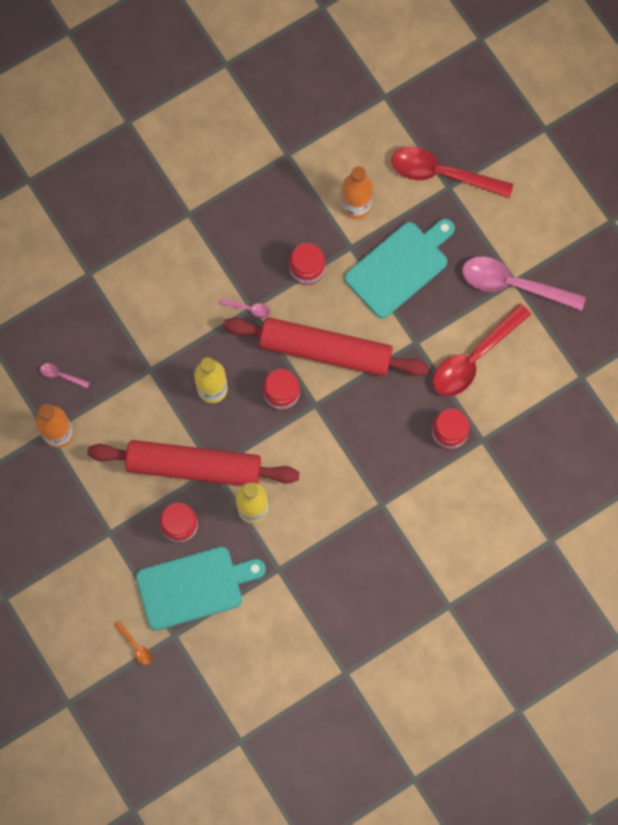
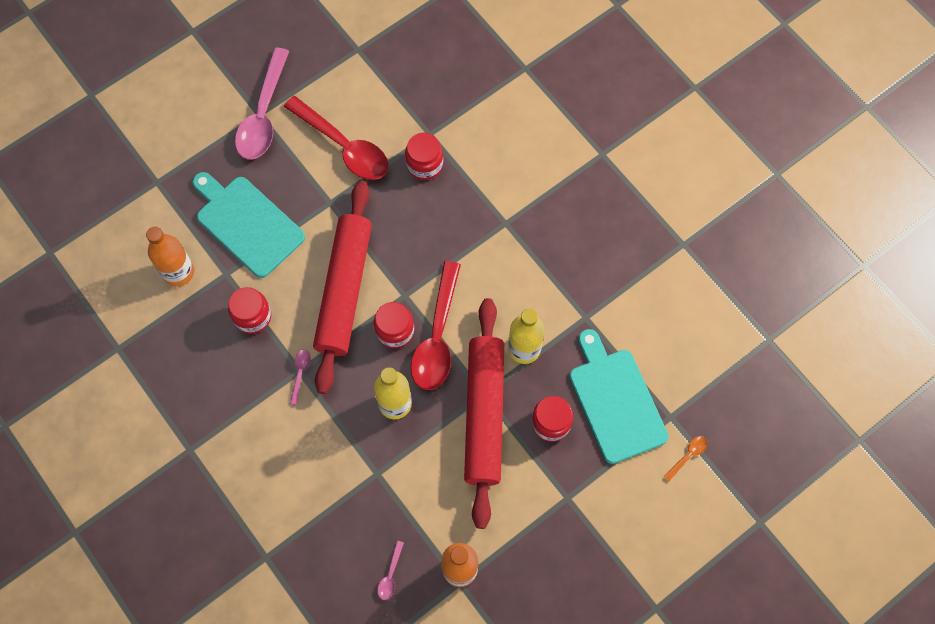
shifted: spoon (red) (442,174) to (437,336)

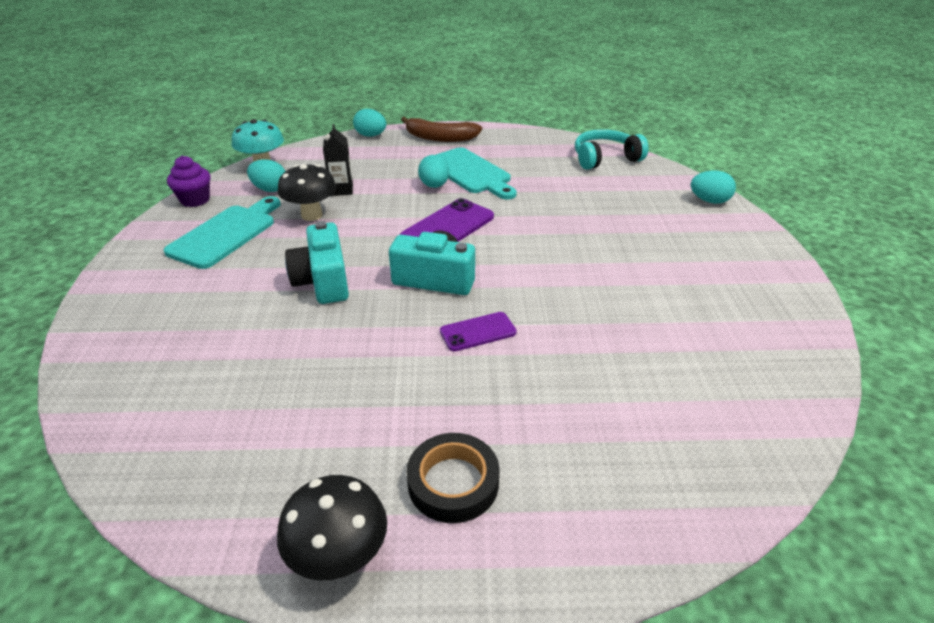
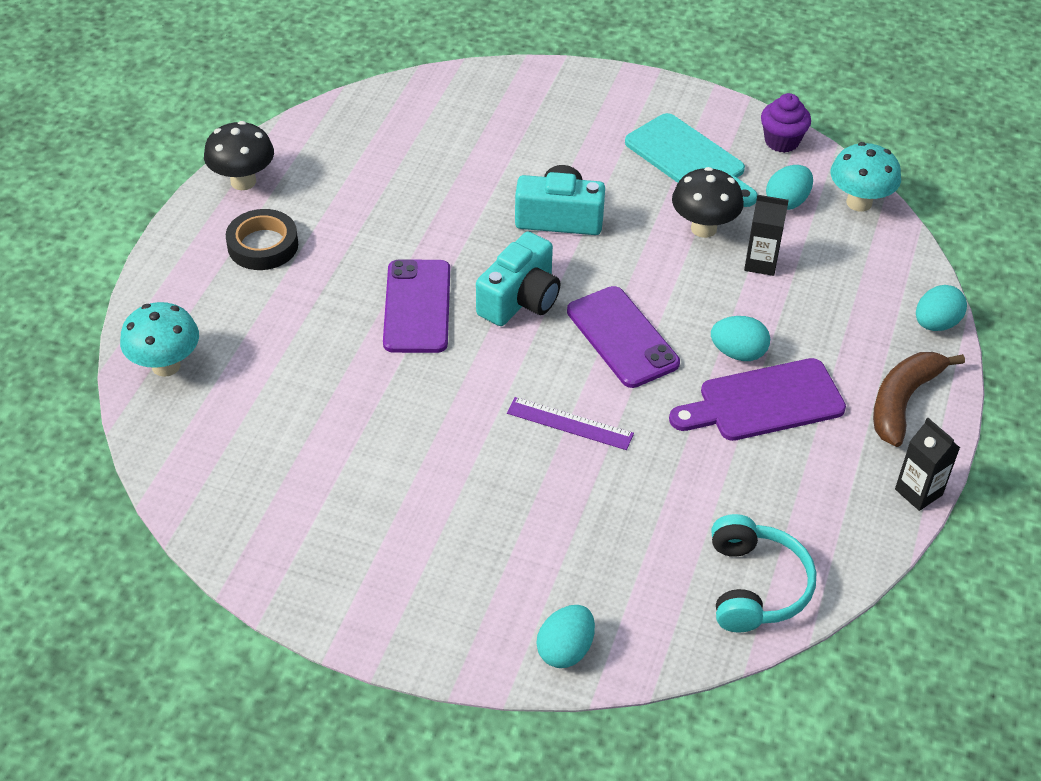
new: mushroom (turquoise) (166,365); ruler (purple) (570,423); carton (black) (918,492)
repainted: cutting board (turquoise) (470,173) to cutting board (purple) (764,402)
scaled: phone (purple) (478,332) = (417,306) x1.68

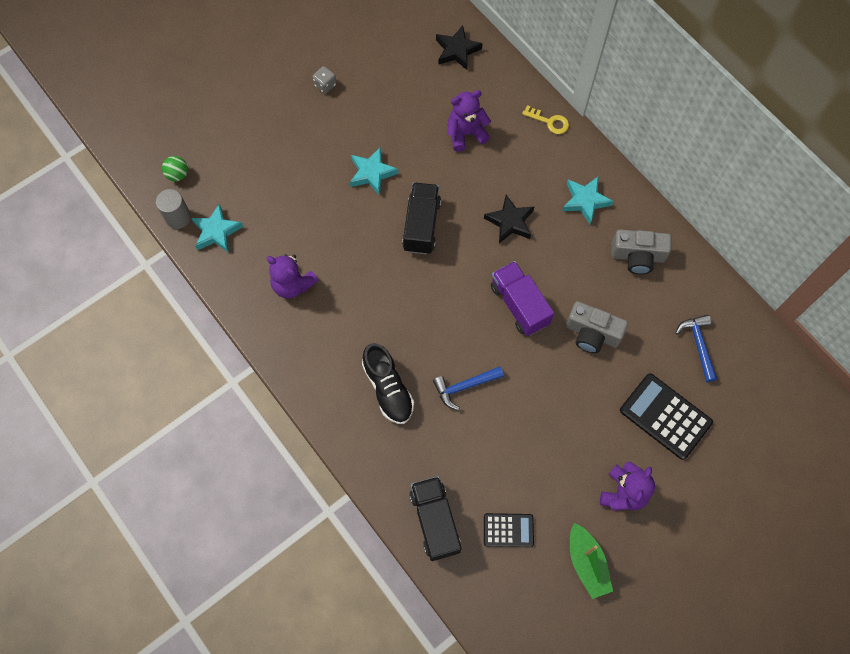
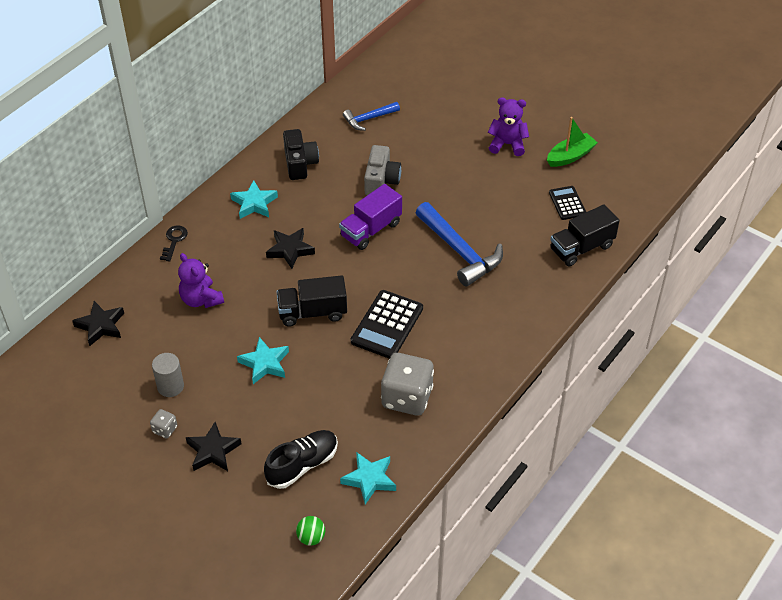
new: star (black) (213,451)
shifted: cylinder (grey) (178,217) to (170,386); shoe (black) (388,389) to (302,465); calculator (black) (665,416) to (387,325)
swapped: teddy bear (purple) (293,284) to dice (grey) (407,397)
repainted: key (yellow) (549,122) to key (black) (174,241); camera (grey) (637,256) to camera (black) (300,163)
scaled: hammer (blue) (464,387) = (460,251) x1.76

******

**Task instructions**
Could you give all the records again, exactly, minus the pictures?

**Your solution**
shifted: spoon (red) (442,174) to (437,336)

new: mushroom (turquoise) (166,365); ruler (purple) (570,423); carton (black) (918,492)
repainted: cutting board (turquoise) (470,173) to cutting board (purple) (764,402)
scaled: phone (purple) (478,332) = (417,306) x1.68

new: star (black) (213,451)
shifted: cylinder (grey) (178,217) to (170,386); shoe (black) (388,389) to (302,465); calculator (black) (665,416) to (387,325)
swapped: teddy bear (purple) (293,284) to dice (grey) (407,397)
repainted: key (yellow) (549,122) to key (black) (174,241); camera (grey) (637,256) to camera (black) (300,163)
scaled: hammer (blue) (464,387) = (460,251) x1.76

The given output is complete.